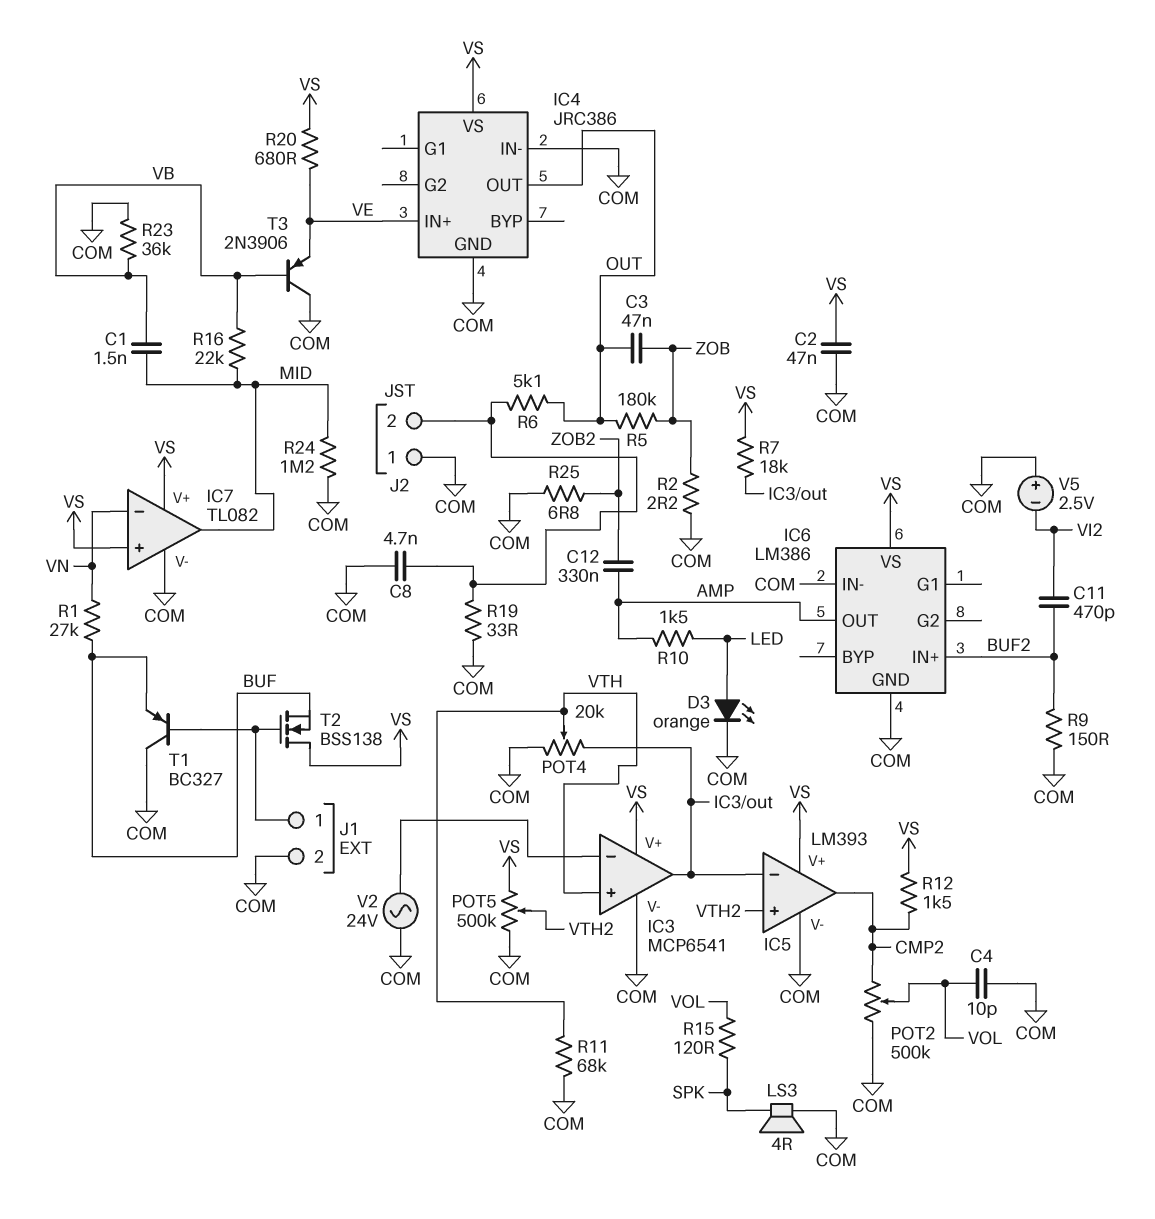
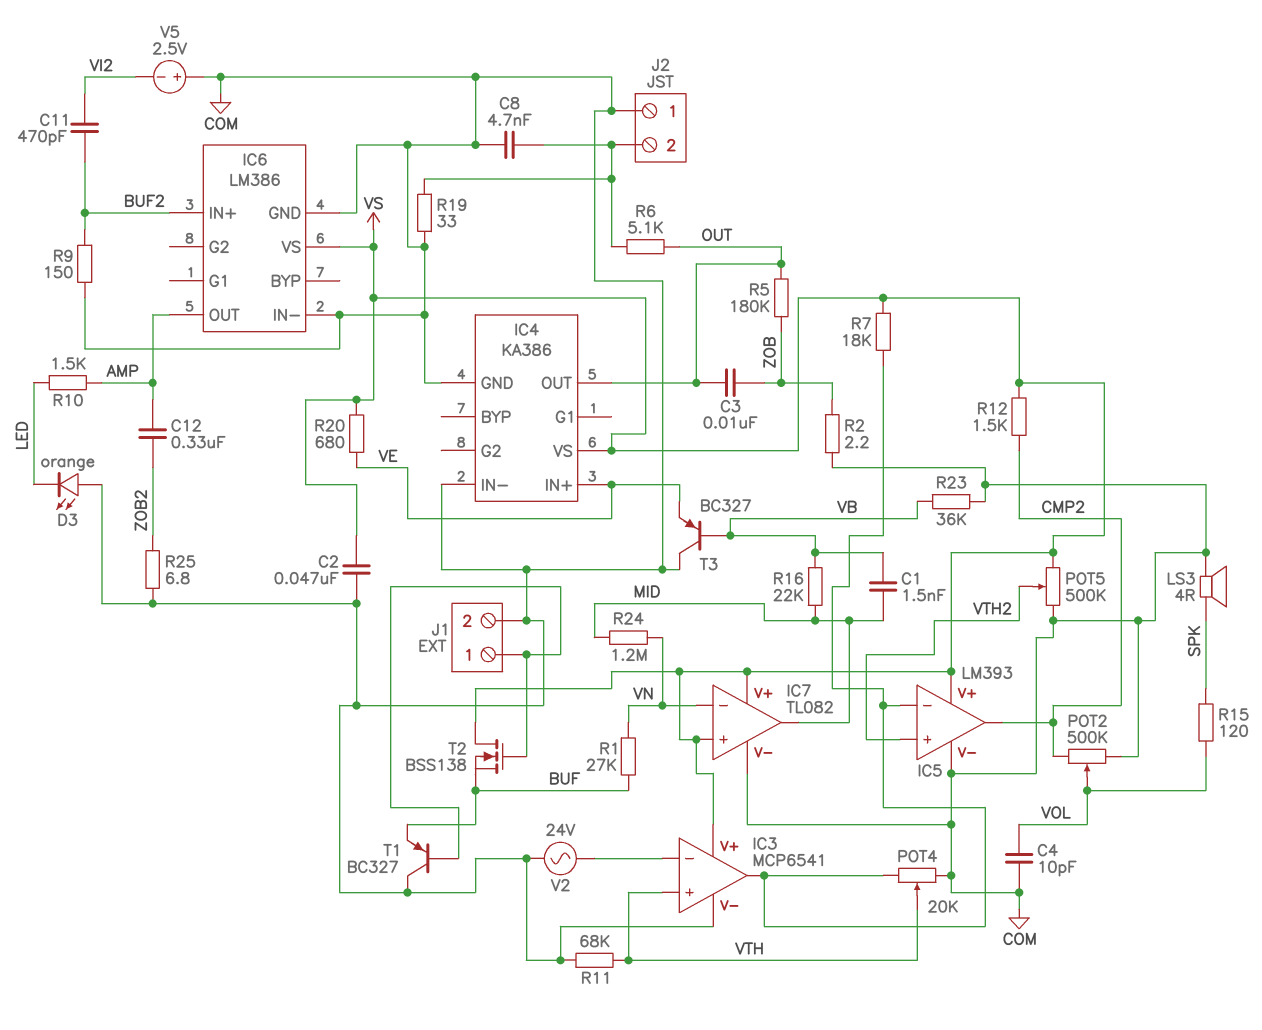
C3: 47nF (OUT, ZOB) -> 10nF (OUT, ZOB)
D3: LED orange (A LED, K COM) -> LED orange (A COM, K LED)
IC4: JRC386 -> KA386
R24: 1.2M (COM, MID) -> 1.2M (MID, VN)
T3: PNP 2N3906 (B VB, C COM, E VE) -> PNP BC327 (B VB, C COM, E VE)

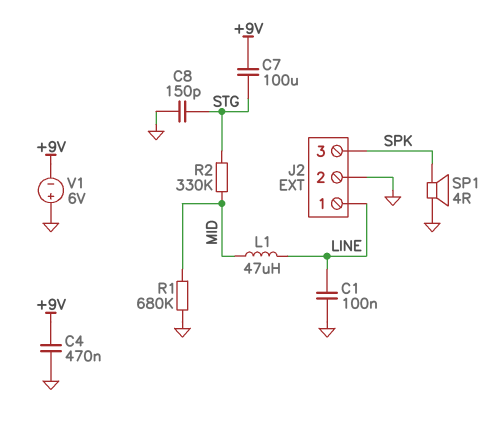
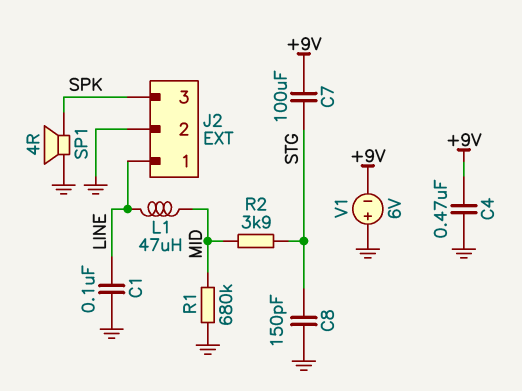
R2: 330k (MID, STG) -> 3.9k (MID, STG)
—————
Nothing but the lines from the one containing "IC4: JRC386 -> KA386" through the end of the entries should be written out, exactly and without pictures.

IC4: JRC386 -> KA386
R24: 1.2M (COM, MID) -> 1.2M (MID, VN)
T3: PNP 2N3906 (B VB, C COM, E VE) -> PNP BC327 (B VB, C COM, E VE)

R2: 330k (MID, STG) -> 3.9k (MID, STG)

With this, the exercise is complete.